PROBLEM TO SOLVE: All records are to be restated word for word, with pictures excluded.

↓↓↓

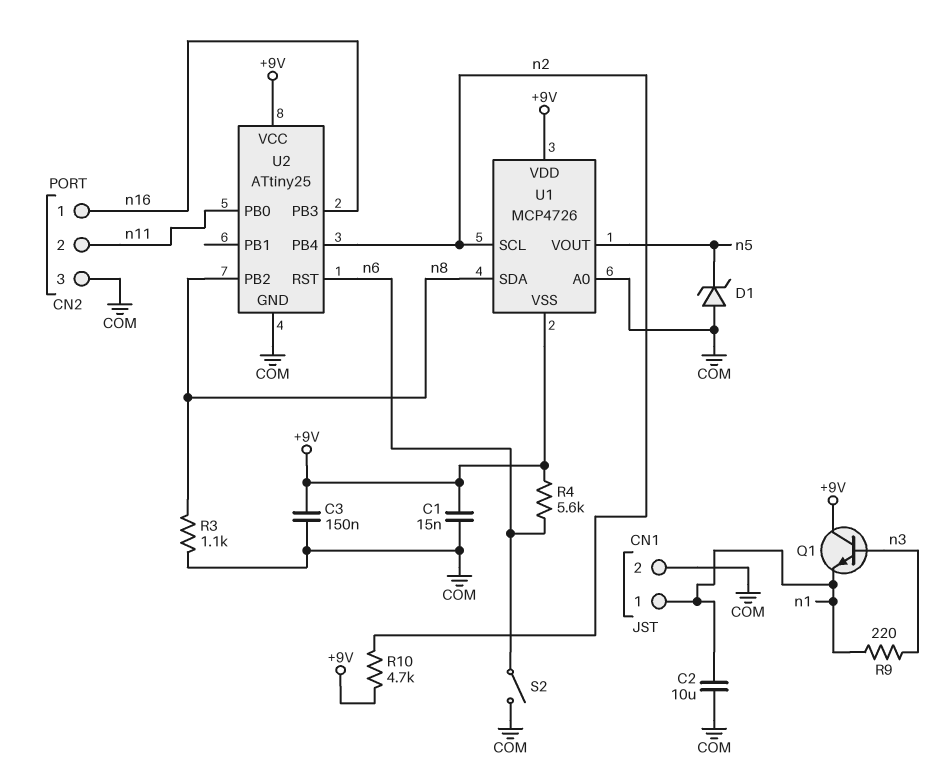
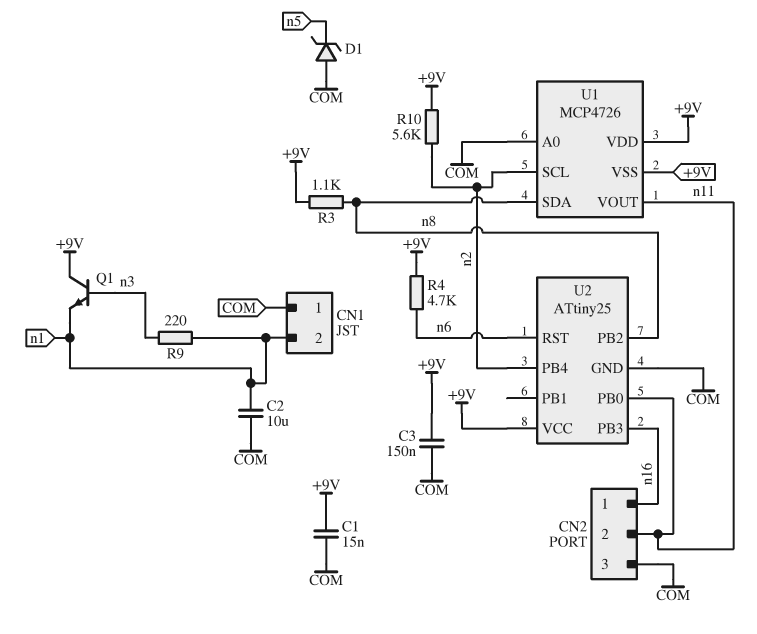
CN1 pin 1: n1 -> COM
CN1 pin 2: COM -> n1
R3: 1.1k (COM, n8) -> 1.1k (+9V, n8)
R4: 5.6k (+9V, n6) -> 4.7k (+9V, n6)
R10: 4.7k (+9V, n2) -> 5.6k (+9V, n2)
S2: switch (COM, n6) -> none
U1 pin VOUT: n5 -> n11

↑↑↑

RESPONSE BELOW:
CN1 pin 1: n1 -> COM
CN1 pin 2: COM -> n1
R3: 1.1k (COM, n8) -> 1.1k (+9V, n8)
R4: 5.6k (+9V, n6) -> 4.7k (+9V, n6)
R10: 4.7k (+9V, n2) -> 5.6k (+9V, n2)
S2: switch (COM, n6) -> none
U1 pin VOUT: n5 -> n11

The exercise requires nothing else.